_Try it_:
Although the entries contain pictures, only their text goes into the copy, set down exactly.

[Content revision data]
━━━━━━━━

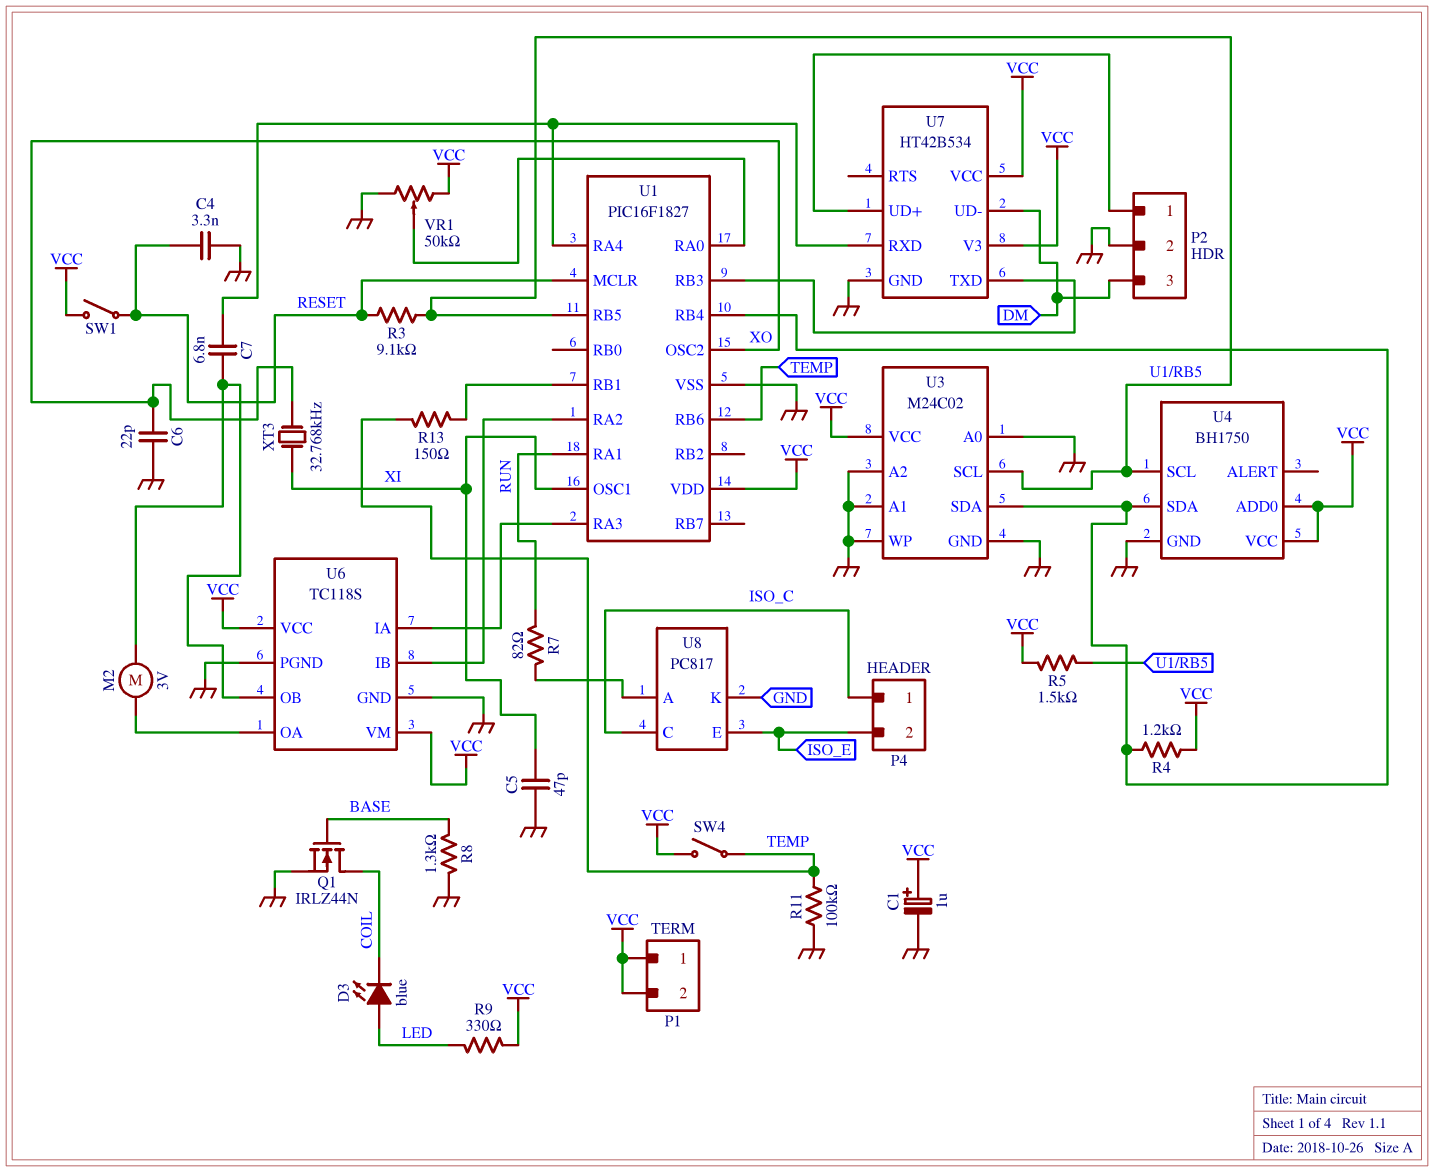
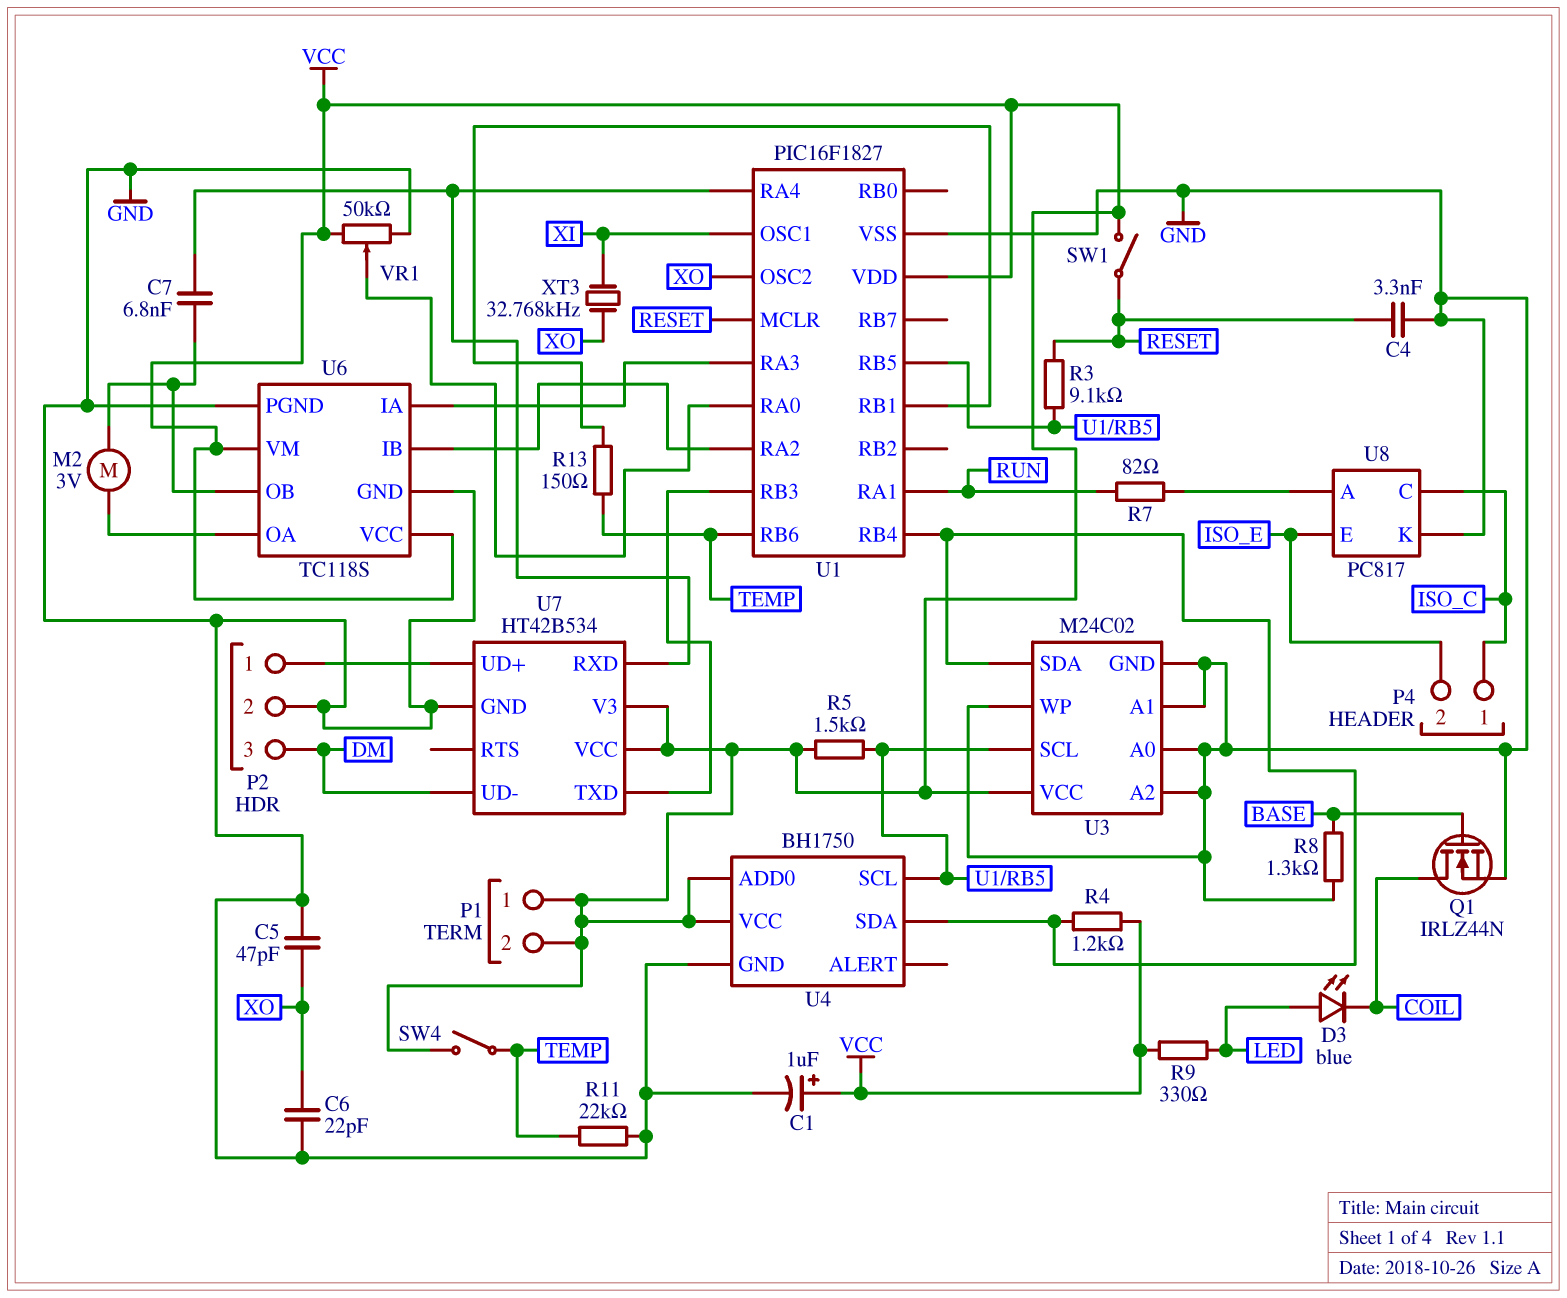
C5: 47pF (GND, XI) -> 47pF (GND, XO)
R11: 100k (GND, TEMP) -> 22k (GND, TEMP)

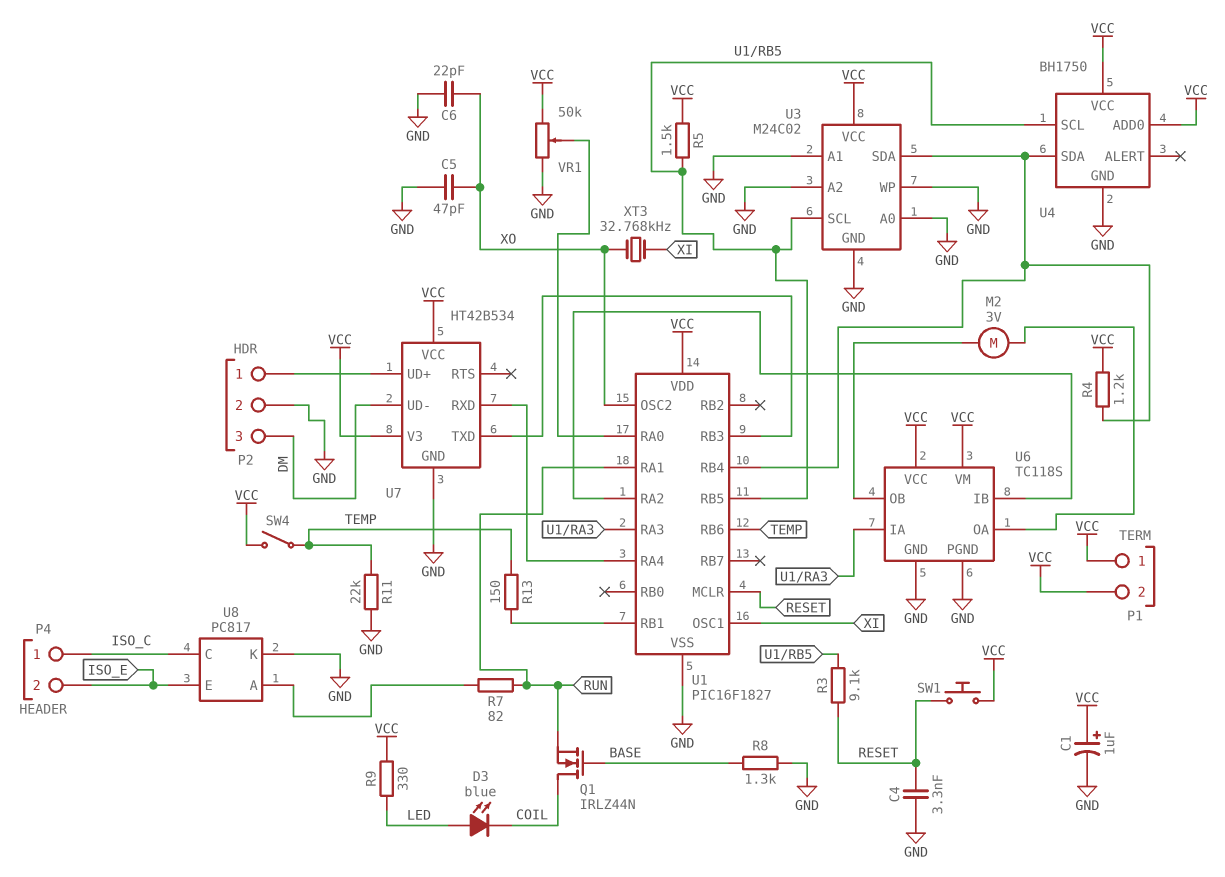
C7: 6.8nF (U1/RA4, U6/OB) -> none
Q1: NMOS IRLZ44N (G BASE, D COIL, S GND) -> NMOS IRLZ44N (G BASE, D COIL, S RUN)
SW1: switch (RESET, VCC) -> button (RESET, VCC)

━━━━━━━━

_Exercise solution_:
C5: 47pF (GND, XI) -> 47pF (GND, XO)
R11: 100k (GND, TEMP) -> 22k (GND, TEMP)

C7: 6.8nF (U1/RA4, U6/OB) -> none
Q1: NMOS IRLZ44N (G BASE, D COIL, S GND) -> NMOS IRLZ44N (G BASE, D COIL, S RUN)
SW1: switch (RESET, VCC) -> button (RESET, VCC)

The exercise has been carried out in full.